◆ Available data:
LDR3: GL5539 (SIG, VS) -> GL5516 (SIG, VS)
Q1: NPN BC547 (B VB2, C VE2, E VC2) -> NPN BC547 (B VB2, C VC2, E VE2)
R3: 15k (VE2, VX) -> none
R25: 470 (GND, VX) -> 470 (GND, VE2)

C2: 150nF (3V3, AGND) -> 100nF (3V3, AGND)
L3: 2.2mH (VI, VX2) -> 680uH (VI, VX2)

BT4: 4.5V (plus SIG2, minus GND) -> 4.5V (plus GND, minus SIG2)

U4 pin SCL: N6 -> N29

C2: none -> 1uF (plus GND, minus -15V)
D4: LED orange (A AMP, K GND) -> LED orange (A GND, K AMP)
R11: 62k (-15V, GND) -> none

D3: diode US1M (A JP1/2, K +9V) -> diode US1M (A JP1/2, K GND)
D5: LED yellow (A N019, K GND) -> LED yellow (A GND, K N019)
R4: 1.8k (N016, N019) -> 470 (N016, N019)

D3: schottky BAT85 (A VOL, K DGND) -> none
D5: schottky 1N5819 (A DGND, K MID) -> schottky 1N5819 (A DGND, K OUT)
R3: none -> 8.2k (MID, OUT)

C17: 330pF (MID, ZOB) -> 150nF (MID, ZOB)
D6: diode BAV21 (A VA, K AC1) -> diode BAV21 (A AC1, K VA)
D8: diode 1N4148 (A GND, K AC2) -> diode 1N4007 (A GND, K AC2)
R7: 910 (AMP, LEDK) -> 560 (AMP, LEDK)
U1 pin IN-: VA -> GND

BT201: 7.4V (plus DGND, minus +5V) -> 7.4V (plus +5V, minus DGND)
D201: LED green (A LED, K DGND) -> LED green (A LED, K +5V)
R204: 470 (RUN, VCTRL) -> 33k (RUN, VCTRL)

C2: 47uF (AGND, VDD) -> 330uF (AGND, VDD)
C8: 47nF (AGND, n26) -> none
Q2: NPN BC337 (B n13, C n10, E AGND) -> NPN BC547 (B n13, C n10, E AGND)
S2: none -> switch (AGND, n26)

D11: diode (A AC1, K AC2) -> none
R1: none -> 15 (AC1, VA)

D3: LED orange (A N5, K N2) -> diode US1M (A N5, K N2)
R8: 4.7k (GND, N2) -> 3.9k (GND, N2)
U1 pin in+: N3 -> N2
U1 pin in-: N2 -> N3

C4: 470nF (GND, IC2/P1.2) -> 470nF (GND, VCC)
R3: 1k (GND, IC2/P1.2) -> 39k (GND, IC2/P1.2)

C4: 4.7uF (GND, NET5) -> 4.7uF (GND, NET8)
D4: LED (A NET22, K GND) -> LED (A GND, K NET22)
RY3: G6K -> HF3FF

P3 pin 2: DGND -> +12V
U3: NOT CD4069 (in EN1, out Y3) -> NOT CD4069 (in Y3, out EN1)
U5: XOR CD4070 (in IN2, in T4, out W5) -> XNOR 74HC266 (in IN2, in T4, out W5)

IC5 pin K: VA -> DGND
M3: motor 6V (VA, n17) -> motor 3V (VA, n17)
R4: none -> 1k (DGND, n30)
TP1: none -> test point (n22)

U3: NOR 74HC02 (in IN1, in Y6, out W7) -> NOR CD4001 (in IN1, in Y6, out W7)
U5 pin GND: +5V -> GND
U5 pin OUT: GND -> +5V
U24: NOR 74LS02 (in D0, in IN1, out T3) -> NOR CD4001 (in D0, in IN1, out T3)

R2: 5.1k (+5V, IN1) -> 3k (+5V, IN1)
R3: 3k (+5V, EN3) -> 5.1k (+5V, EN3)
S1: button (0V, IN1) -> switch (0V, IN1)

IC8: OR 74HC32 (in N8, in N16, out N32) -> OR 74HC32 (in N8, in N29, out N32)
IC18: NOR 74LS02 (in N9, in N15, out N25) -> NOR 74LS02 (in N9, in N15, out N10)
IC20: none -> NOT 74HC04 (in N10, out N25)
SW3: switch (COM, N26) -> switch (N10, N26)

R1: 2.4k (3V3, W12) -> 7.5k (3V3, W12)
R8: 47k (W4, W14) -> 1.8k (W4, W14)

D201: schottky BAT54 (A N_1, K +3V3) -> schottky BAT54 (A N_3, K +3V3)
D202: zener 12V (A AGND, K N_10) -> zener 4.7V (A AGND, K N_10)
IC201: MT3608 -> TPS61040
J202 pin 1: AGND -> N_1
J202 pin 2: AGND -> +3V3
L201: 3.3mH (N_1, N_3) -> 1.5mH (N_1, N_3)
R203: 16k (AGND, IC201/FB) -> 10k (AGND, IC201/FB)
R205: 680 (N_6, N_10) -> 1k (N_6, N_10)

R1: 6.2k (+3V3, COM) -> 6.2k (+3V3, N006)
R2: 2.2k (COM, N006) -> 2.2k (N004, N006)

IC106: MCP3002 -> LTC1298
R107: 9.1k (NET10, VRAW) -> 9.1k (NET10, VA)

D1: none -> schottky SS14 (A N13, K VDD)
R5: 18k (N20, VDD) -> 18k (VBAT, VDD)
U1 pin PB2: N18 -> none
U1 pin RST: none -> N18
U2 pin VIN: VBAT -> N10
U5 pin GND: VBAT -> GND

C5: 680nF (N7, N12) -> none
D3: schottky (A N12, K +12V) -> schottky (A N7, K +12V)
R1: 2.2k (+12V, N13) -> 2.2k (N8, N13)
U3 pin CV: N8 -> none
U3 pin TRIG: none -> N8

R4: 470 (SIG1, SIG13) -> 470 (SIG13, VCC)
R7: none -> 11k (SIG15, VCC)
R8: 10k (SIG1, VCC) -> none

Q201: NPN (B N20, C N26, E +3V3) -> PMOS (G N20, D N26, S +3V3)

◆ What is required: In the listing above, find each line with "plus" and copy it.

◆ Output of the exercise:
BT4: 4.5V (plus SIG2, minus GND) -> 4.5V (plus GND, minus SIG2)
C2: none -> 1uF (plus GND, minus -15V)
BT201: 7.4V (plus DGND, minus +5V) -> 7.4V (plus +5V, minus DGND)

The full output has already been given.